## ACTIVITY
After reading the data below, copy out every line that contains the word "yellow".

## INPUT DATA
· · · ·

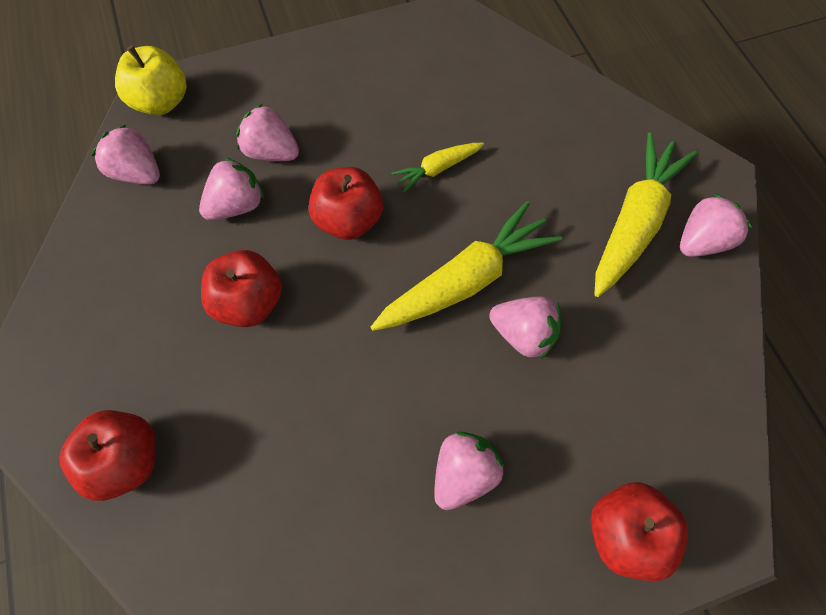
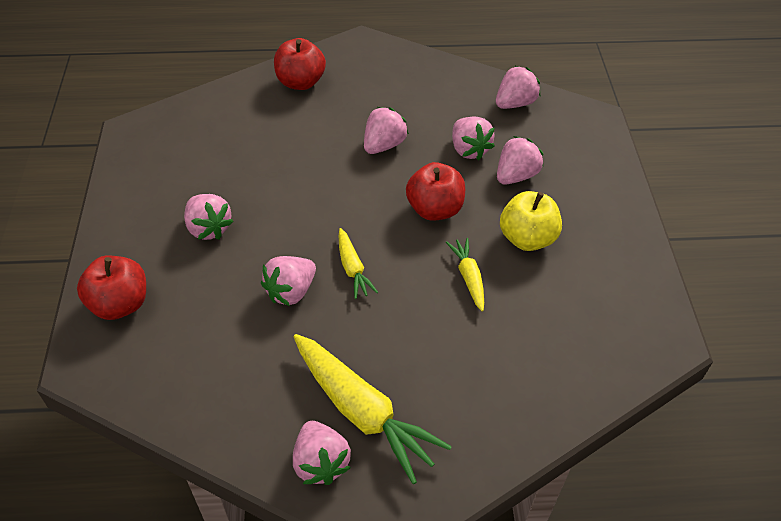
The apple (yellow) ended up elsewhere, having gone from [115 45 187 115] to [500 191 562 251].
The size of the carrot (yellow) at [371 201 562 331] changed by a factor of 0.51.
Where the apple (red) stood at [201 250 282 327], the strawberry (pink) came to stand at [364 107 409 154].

· · · ·

## RESULT
The apple (yellow) ended up elsewhere, having gone from [115 45 187 115] to [500 191 562 251].
The size of the carrot (yellow) at [371 201 562 331] changed by a factor of 0.51.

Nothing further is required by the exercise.